* What the exercise asks: Copy each line of the material in which the word "moved" appears.

* Supplied data:
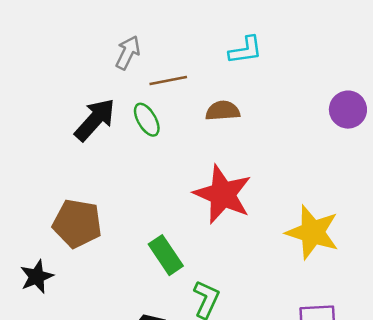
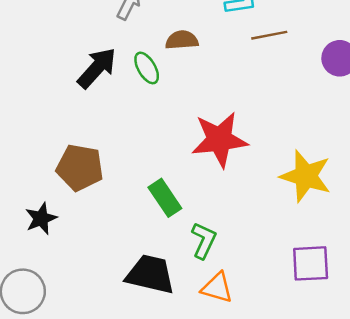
brown line: (168, 80) -> (269, 35), moved
brown semicircle: (223, 111) -> (182, 40), moved
red star: (223, 194) -> (219, 140), turned -30

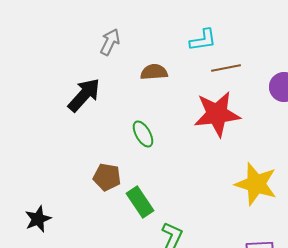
green ellipse: (147, 68) -> (143, 134), moved
red star: (219, 140) -> (217, 114), moved
brown pentagon: (80, 168) -> (107, 177), moved, size x0.7

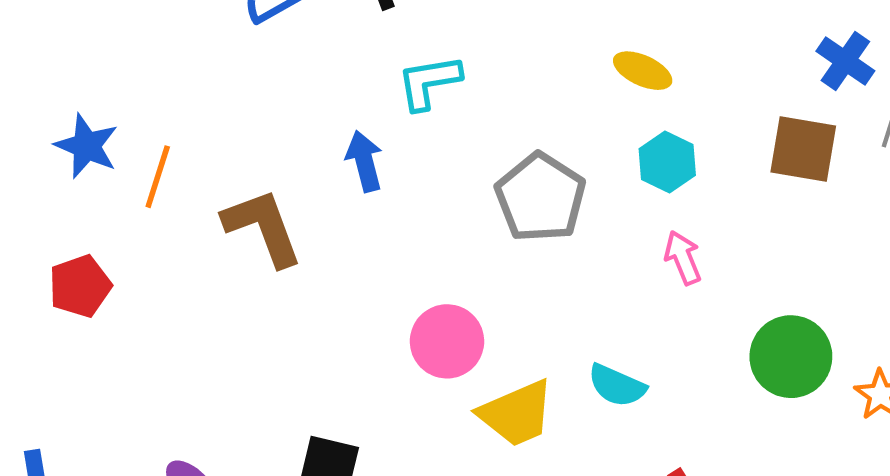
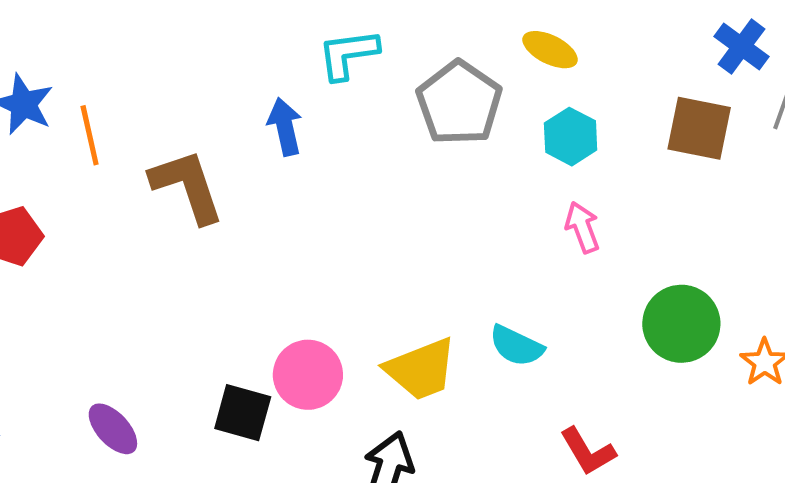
orange line: (158, 177) -> (90, 135), turned -32
gray pentagon: (540, 197) -> (459, 103), moved
pink circle: (447, 341) -> (308, 375), moved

* Result of the task:
brown line: (168, 80) -> (269, 35), moved
brown semicircle: (223, 111) -> (182, 40), moved
green ellipse: (147, 68) -> (143, 134), moved
red star: (219, 140) -> (217, 114), moved
brown pentagon: (80, 168) -> (107, 177), moved, size x0.7
gray pentagon: (540, 197) -> (459, 103), moved
pink circle: (447, 341) -> (308, 375), moved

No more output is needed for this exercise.